--- INFORMATION SHOWN ---

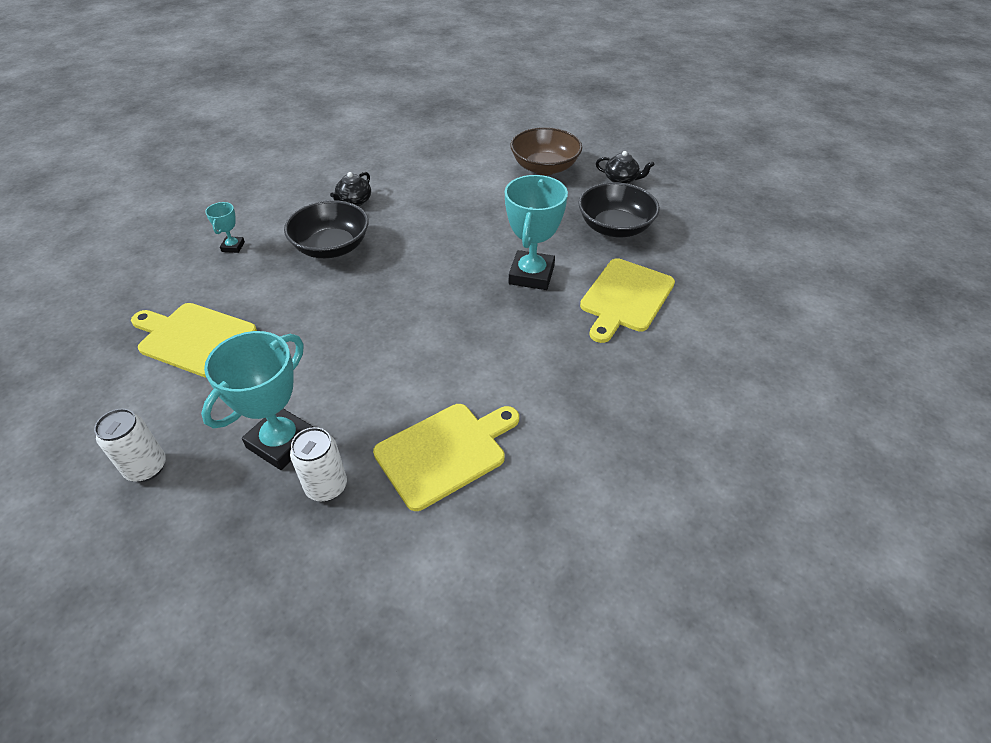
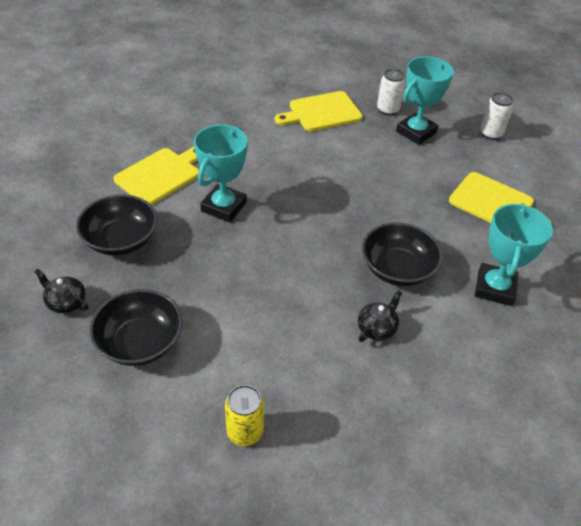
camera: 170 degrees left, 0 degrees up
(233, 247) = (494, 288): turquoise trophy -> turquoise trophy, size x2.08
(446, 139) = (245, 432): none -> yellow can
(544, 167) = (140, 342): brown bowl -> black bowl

--- EXERCISE BRIEF ---
Retype the line containing "(446, 139) = (245, 432): none -> yellow can" and each line after it through the end of the listing, exactly, leaving out everything else.

--- EXERCISE ANSWER ---
(446, 139) = (245, 432): none -> yellow can
(544, 167) = (140, 342): brown bowl -> black bowl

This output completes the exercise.